- Work instructions
Read the data below. Every line holding the string "lila" must be copied.

- Given material
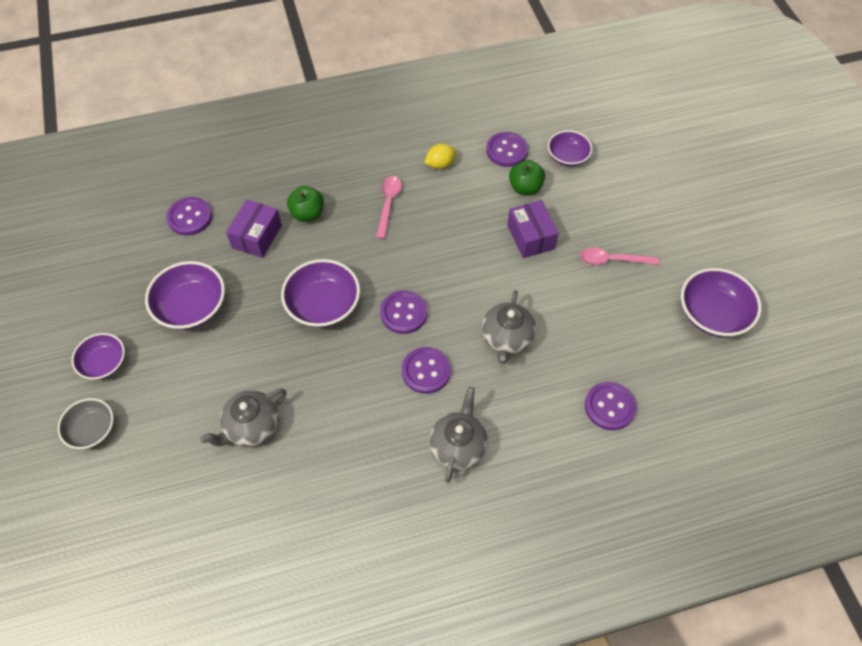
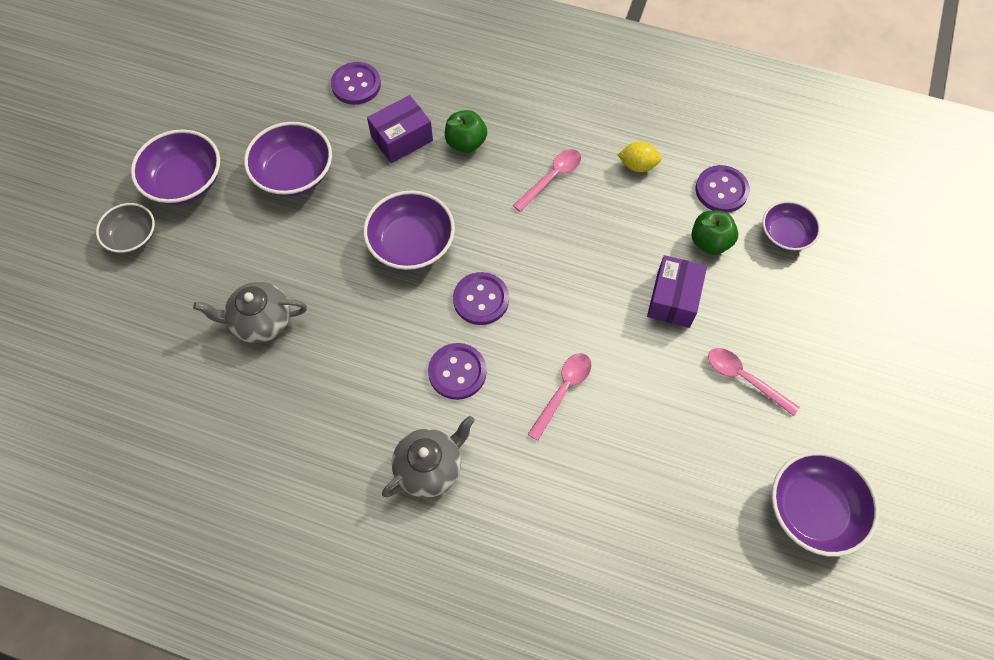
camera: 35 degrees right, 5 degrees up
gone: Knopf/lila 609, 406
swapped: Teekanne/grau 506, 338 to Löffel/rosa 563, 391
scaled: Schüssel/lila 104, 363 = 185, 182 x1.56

- Answer to this task
gone: Knopf/lila 609, 406
scaled: Schüssel/lila 104, 363 = 185, 182 x1.56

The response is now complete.